**EXERCISE DATA:**
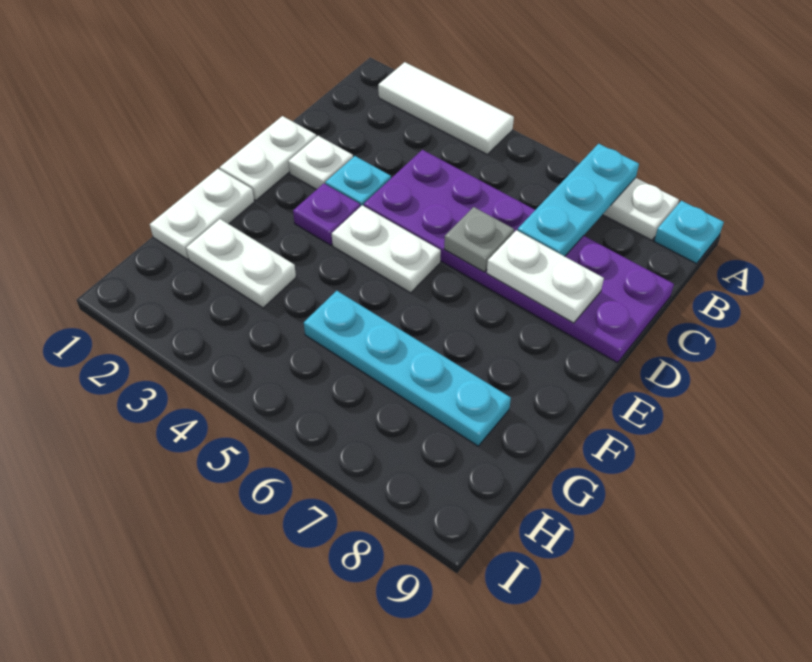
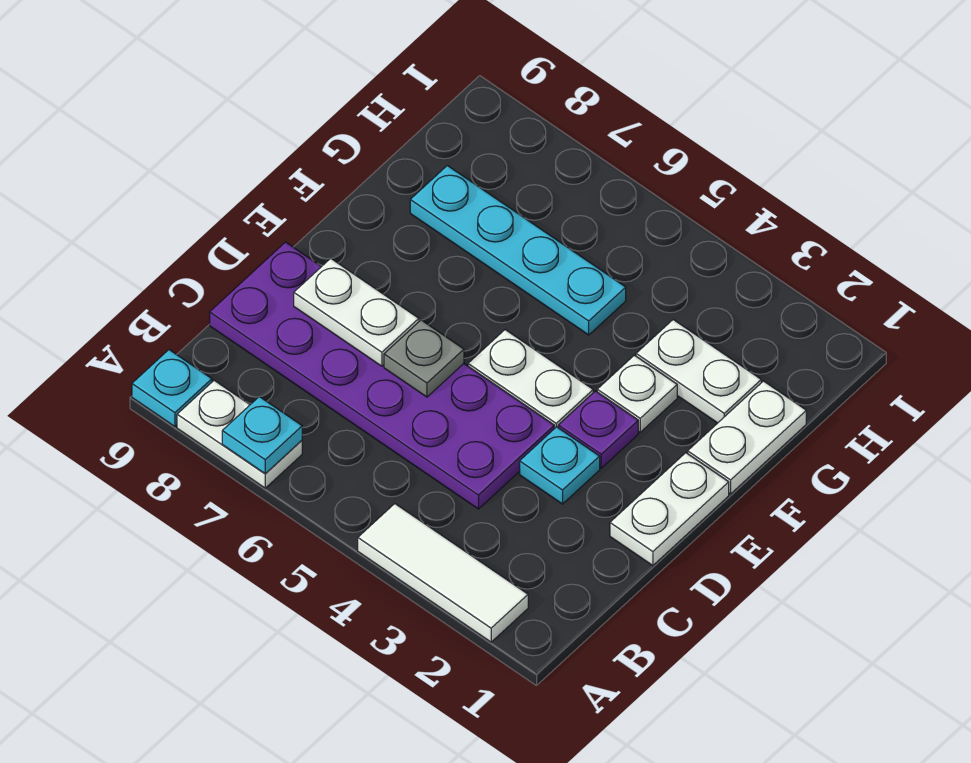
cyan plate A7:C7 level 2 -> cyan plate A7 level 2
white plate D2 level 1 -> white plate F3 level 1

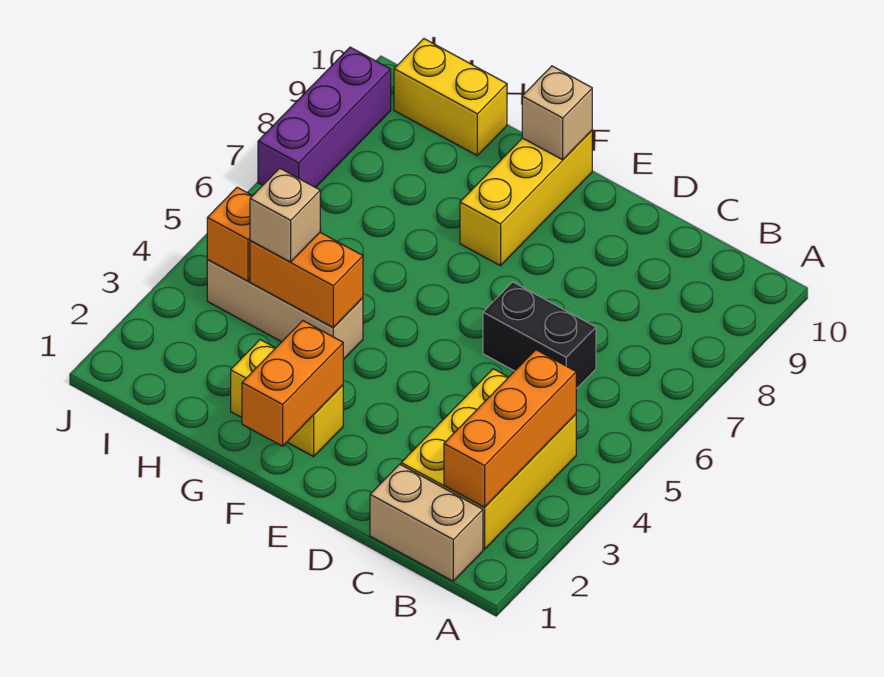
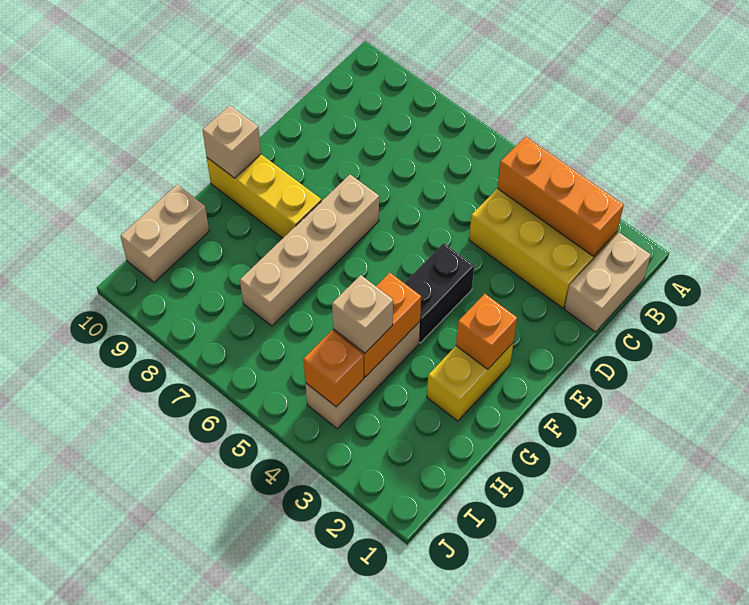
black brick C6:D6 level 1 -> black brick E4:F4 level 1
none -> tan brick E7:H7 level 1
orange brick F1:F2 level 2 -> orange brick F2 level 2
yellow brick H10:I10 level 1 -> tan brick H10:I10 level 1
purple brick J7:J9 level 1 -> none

**PROBLEM STATEMENT:**
Could you print, exactly and with nothing else, the lines from the one containing "yellow brick H10:I10" through the last line of the records above?

**RESPONSE TO THE TASK:**
yellow brick H10:I10 level 1 -> tan brick H10:I10 level 1
purple brick J7:J9 level 1 -> none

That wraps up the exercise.